*** Begin section ***
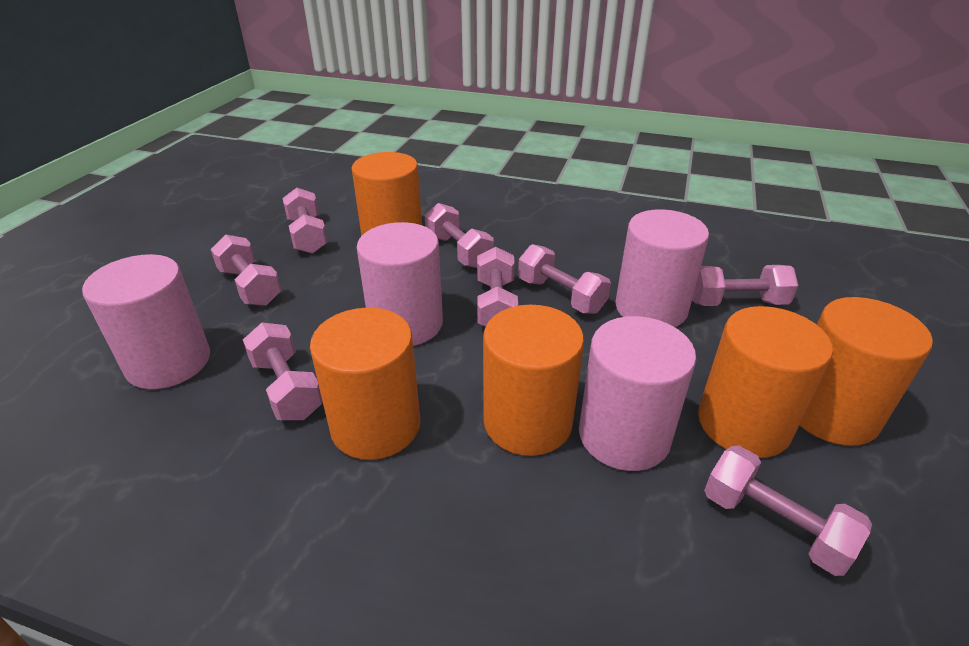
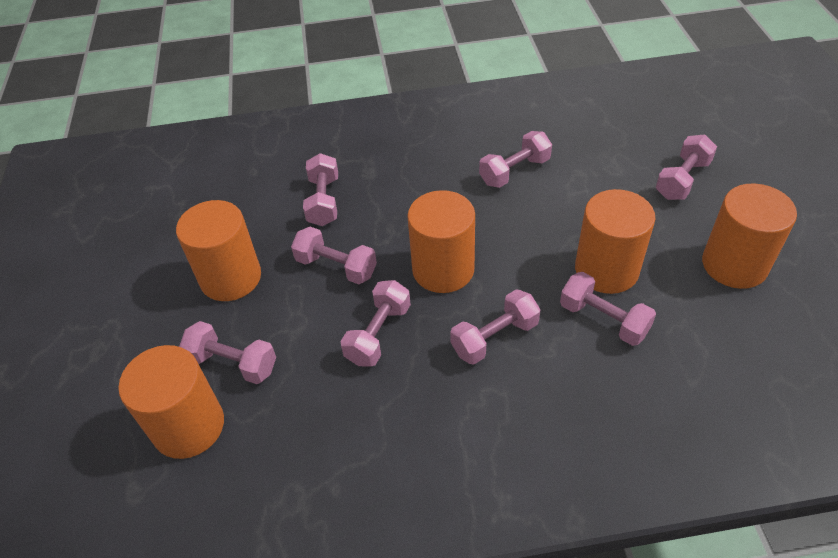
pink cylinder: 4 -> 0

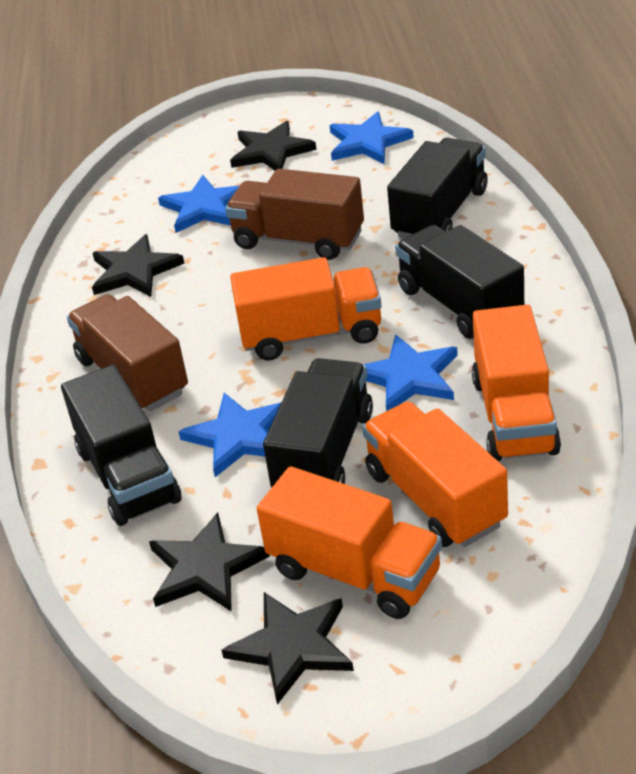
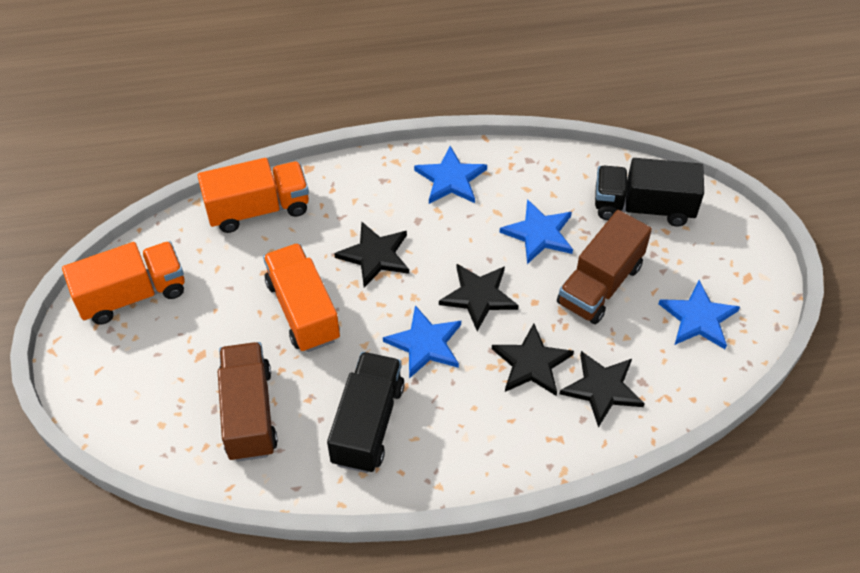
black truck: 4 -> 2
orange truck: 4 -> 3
*** End section ***
*** Begin section ***
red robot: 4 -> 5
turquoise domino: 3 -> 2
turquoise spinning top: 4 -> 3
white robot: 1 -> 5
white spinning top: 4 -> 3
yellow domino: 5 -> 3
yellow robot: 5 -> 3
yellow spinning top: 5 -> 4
*** End section ***
*** Begin section ***
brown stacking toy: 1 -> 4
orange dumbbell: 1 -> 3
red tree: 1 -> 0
*** End section ***
For every line of the entries holding the string "robot", add one to a tally; give the final figure only.

Final answer: 3